- [Object transformation records]
..............................

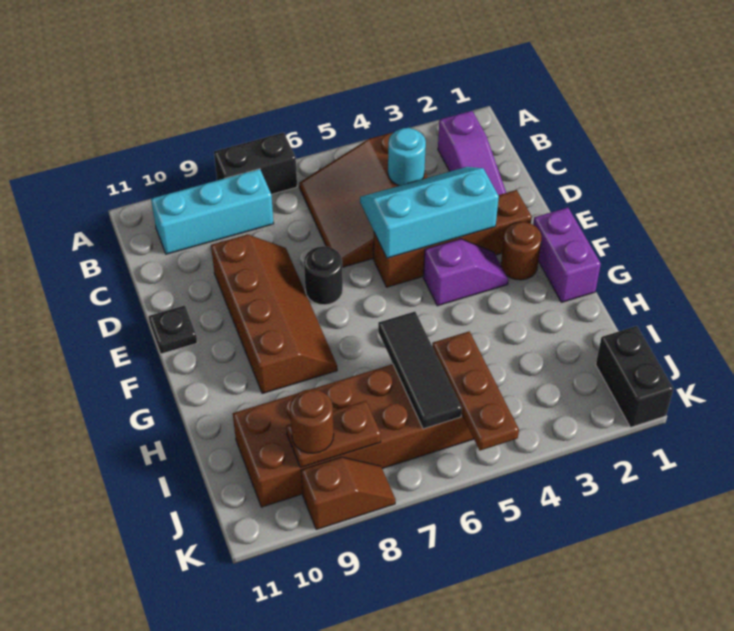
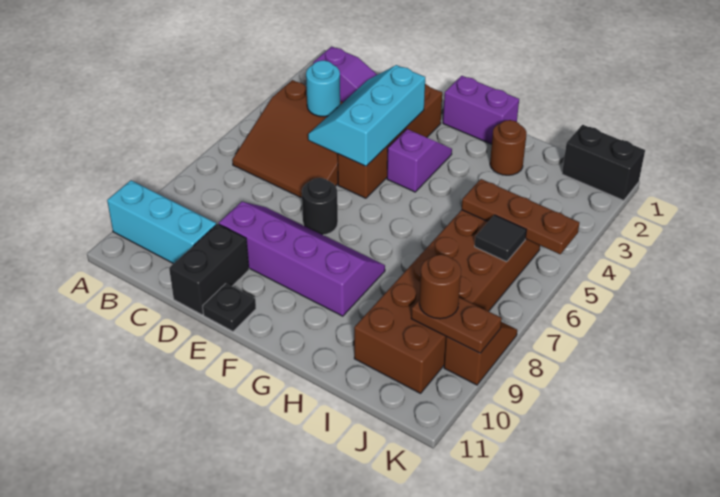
black brick A7:A8 level 1 -> black brick D10:D11 level 1
cyan brick B8:B10 level 1 -> cyan brick A10:C10 level 1
brown slope D8:G9 level 1 top 9 -> purple slope D8:G9 level 1 top 9
brown round brick F2 level 1 -> brown round brick H2 level 1
black tile H6:J6 level 2 -> black tile J6 level 2
brown plate J8:J9 level 2 -> brown plate J9:K9 level 2

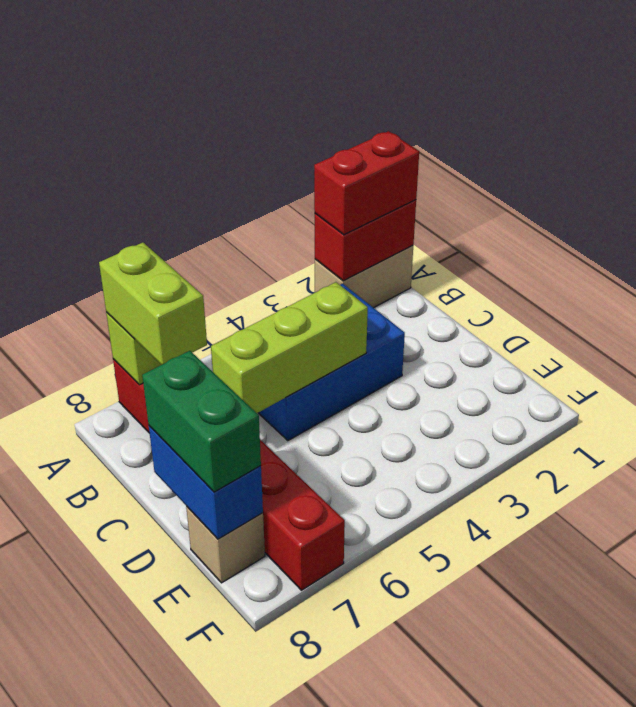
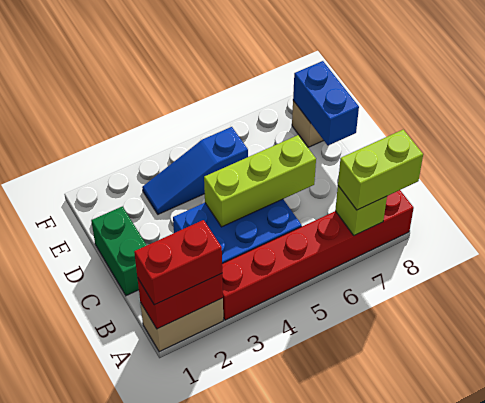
red brick A7:F7 level 1 -> red brick A3:A8 level 1
lime brick A7:B7 level 3 -> lime brick A7:A8 level 3
green brick D8:E8 level 3 -> green brick C1:D1 level 1
none -> blue slope E3:E5 level 1 top 5

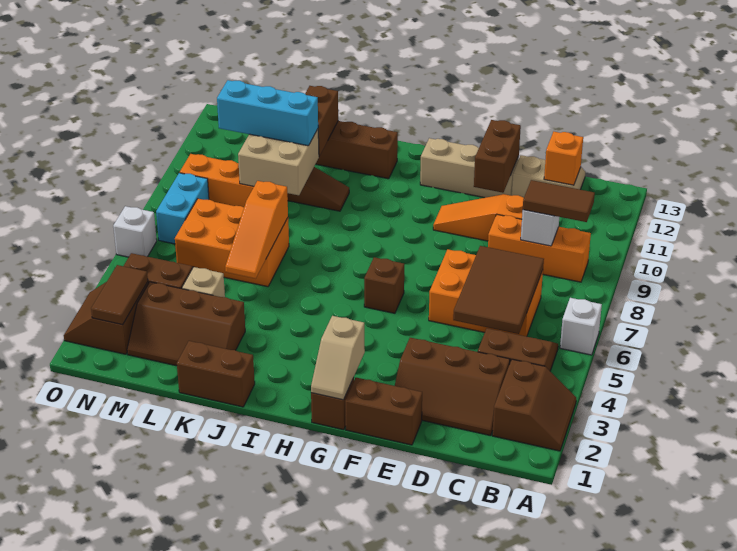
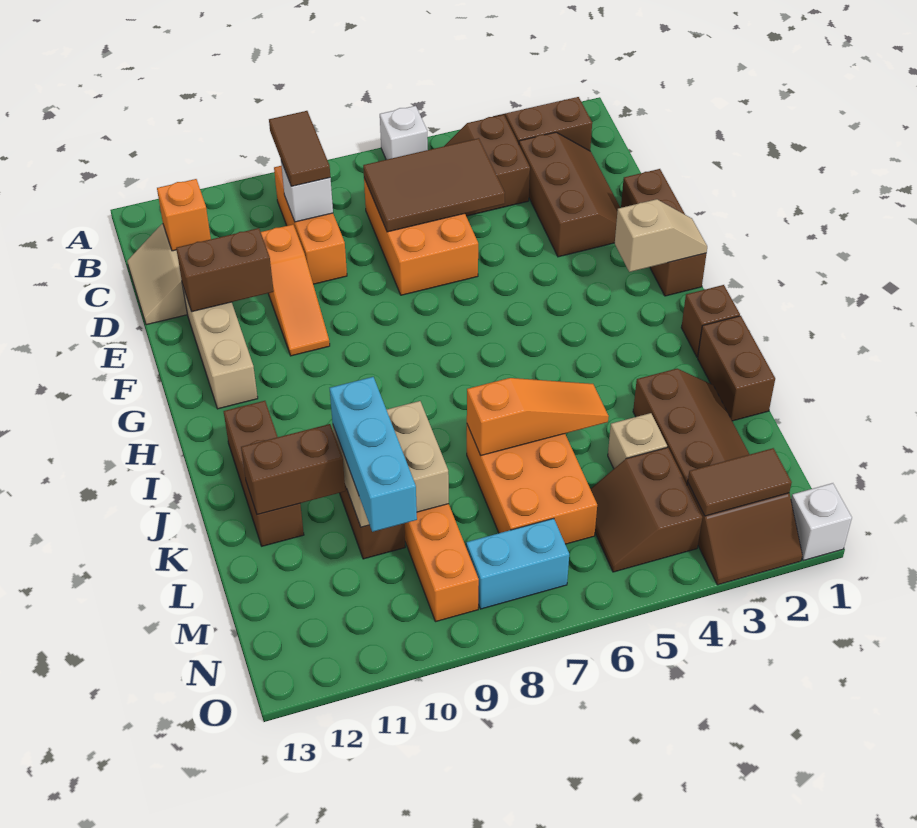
brown brick G6 level 1 -> brown brick I1 level 1
white brick O6 level 1 -> white brick O1 level 1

..............................

- [TASK OBJECTIVE] Retype the lines from the one containing "none -> blue slope E3:E5 level 1 top 5" down to the last line of the records, both included, exactly and nothing more. Pictures stay out.

- [THE COMPLETED TASK]
none -> blue slope E3:E5 level 1 top 5

brown brick G6 level 1 -> brown brick I1 level 1
white brick O6 level 1 -> white brick O1 level 1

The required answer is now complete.